> [Data for analysis]:

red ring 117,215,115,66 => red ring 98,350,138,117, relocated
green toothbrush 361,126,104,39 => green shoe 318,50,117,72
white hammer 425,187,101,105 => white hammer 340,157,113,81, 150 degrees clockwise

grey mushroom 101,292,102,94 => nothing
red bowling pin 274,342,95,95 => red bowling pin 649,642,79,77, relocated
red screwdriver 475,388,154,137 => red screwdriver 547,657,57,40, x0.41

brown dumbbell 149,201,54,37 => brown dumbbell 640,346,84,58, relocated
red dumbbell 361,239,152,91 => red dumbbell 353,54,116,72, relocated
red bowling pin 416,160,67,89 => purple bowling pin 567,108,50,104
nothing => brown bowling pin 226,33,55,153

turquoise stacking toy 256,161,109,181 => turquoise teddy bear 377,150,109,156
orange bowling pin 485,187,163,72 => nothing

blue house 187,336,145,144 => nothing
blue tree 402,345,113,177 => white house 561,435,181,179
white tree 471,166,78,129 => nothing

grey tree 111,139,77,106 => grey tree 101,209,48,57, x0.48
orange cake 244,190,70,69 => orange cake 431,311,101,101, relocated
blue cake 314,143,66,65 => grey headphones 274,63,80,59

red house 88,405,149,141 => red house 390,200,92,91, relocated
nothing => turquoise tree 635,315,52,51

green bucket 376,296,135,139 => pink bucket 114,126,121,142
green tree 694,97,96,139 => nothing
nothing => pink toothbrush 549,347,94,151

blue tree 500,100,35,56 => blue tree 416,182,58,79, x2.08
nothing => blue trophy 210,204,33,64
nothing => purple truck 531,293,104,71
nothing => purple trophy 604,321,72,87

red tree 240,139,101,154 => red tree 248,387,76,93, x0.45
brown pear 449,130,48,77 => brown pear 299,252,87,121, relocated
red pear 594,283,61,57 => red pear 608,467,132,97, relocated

> [Task objective]:
Please transcribe the data above without changes, from its first line to its "green toothbrush 361,126,104,39" line, and leave out anything past that.

> [Your response]:
red ring 117,215,115,66 => red ring 98,350,138,117, relocated
green toothbrush 361,126,104,39 => green shoe 318,50,117,72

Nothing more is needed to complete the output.